= Beginning of Section =

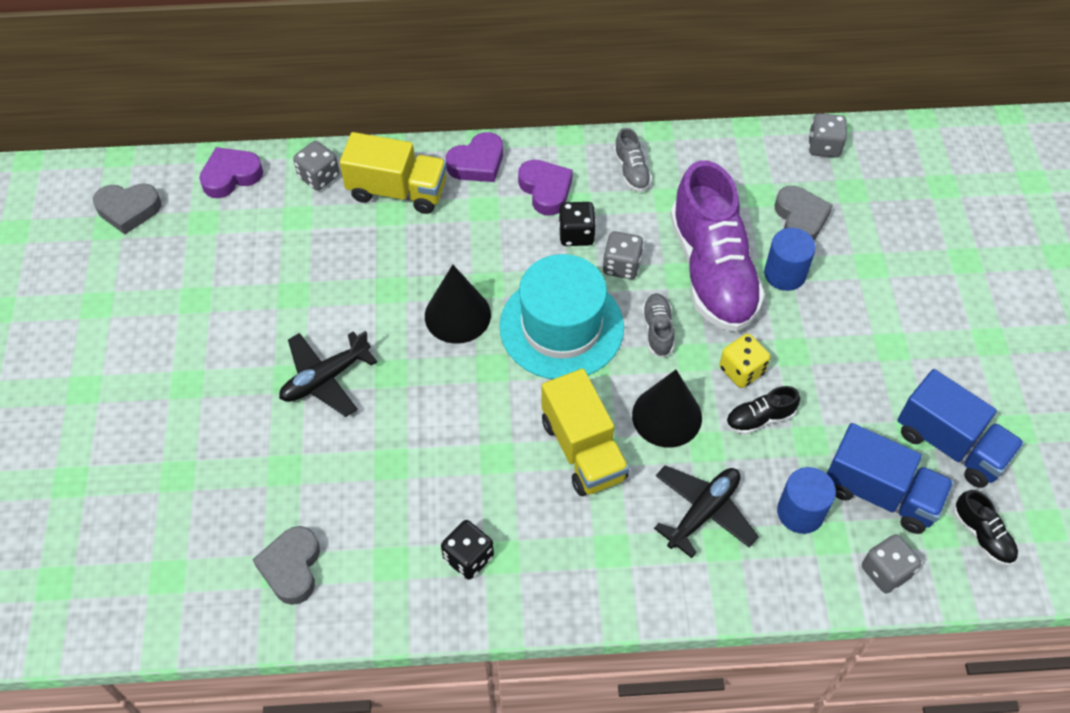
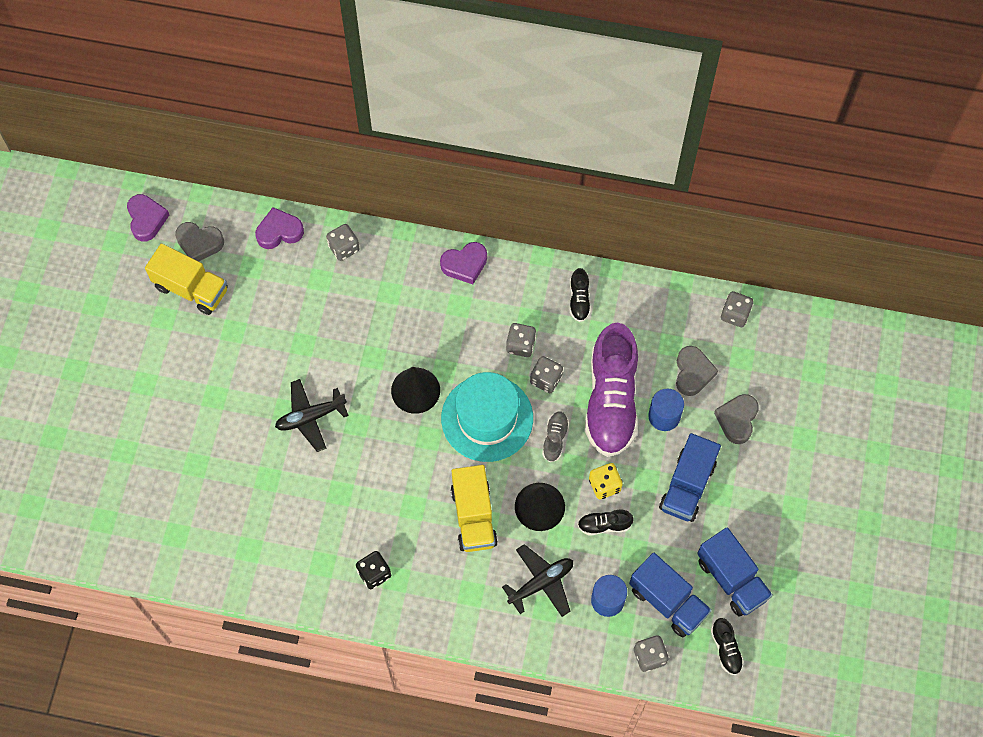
camera: 15 degrees right, 10 degrees up
(291, 568) = (257, 550): grey heart -> grey heart (737, 420)
(397, 191) = (399, 275): yellow truck -> yellow truck (191, 288)
(545, 190) = (509, 301): purple heart -> purple heart (146, 219)
(576, 234) = (520, 345): black dice -> grey dice
(631, 171) = (579, 300): grey shoe -> black shoe
(847, 347) = (687, 486): none -> blue truck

= End of Section =

Your instructions.
Only the lines that hold the word "grey" are wanted; each should be pulled from the records.

Output.
(291, 568) = (257, 550): grey heart -> grey heart (737, 420)
(576, 234) = (520, 345): black dice -> grey dice
(631, 171) = (579, 300): grey shoe -> black shoe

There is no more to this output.